▶ **What you need to do**: Starting at the line that contains "none -> orange brick C6 level 2", reproduce every line through the end of the entries below, with no pictures in the copy.

● ● ●

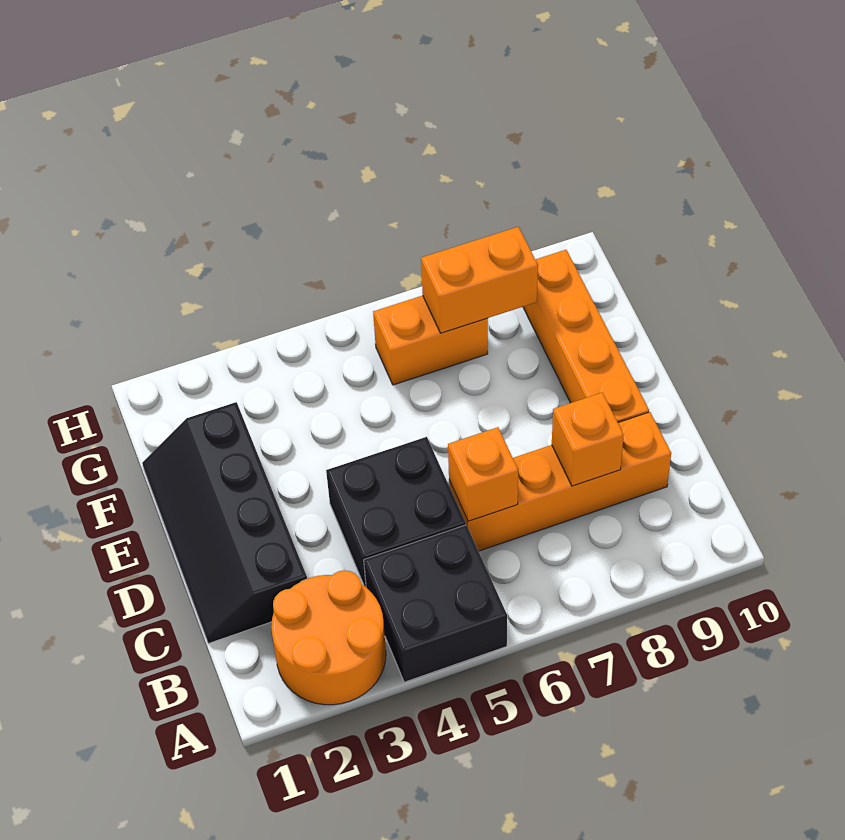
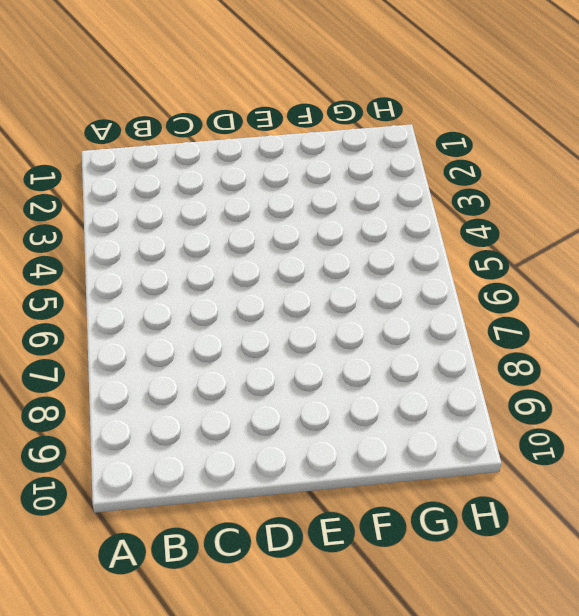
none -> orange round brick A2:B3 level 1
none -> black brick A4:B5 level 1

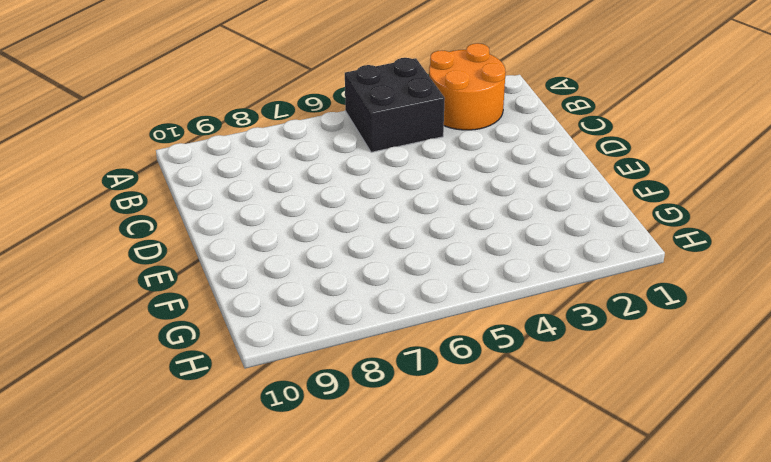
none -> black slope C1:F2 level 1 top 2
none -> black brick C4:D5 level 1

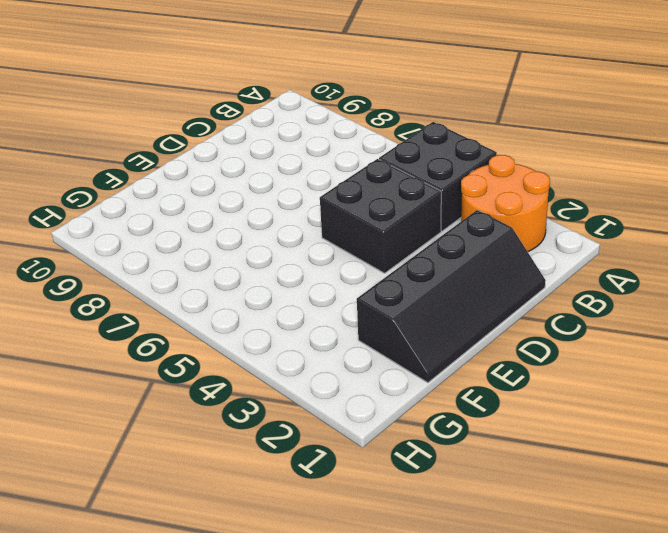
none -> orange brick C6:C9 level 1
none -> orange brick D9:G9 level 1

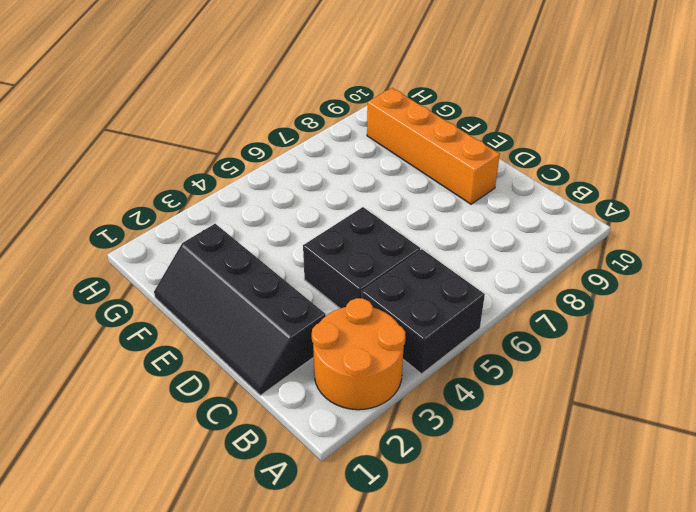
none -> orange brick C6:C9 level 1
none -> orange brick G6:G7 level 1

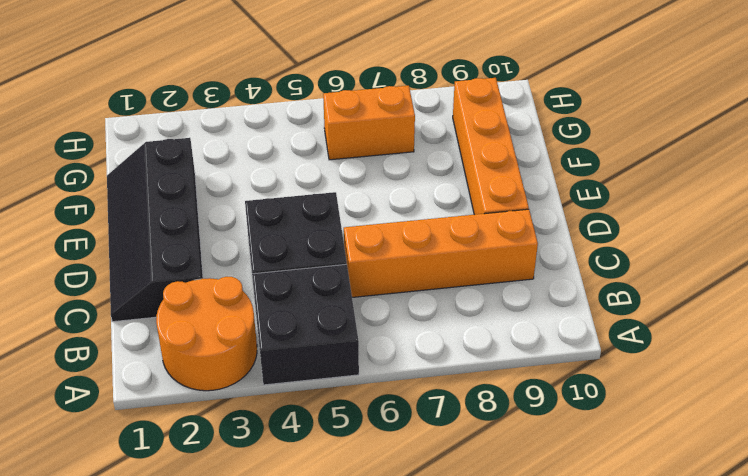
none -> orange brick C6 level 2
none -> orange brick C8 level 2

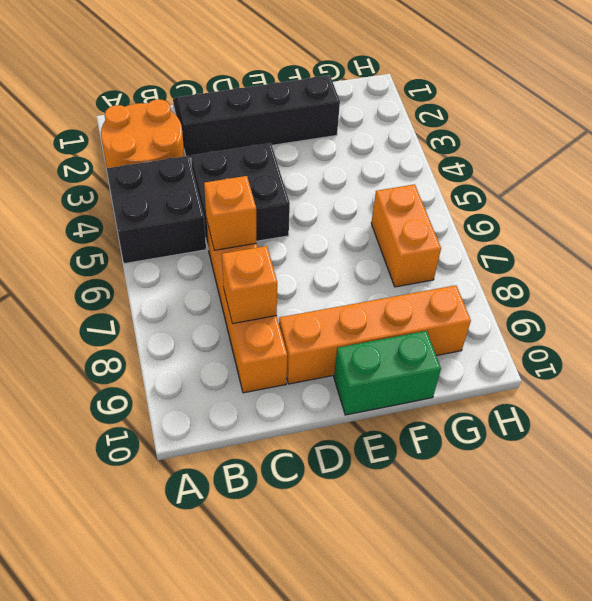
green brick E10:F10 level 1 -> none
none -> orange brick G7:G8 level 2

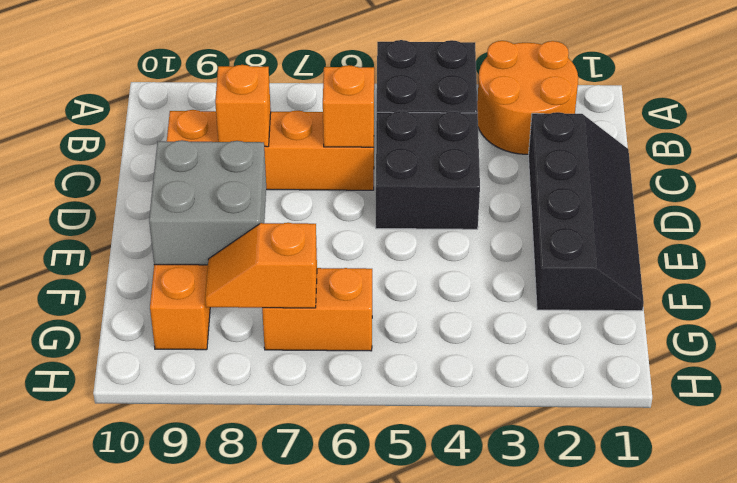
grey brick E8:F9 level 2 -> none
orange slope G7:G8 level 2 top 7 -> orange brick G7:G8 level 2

● ● ●

▶ **Answer to this exercise**:
none -> orange brick C6 level 2
none -> orange brick C8 level 2

green brick E10:F10 level 1 -> none
none -> orange brick G7:G8 level 2

grey brick E8:F9 level 2 -> none
orange slope G7:G8 level 2 top 7 -> orange brick G7:G8 level 2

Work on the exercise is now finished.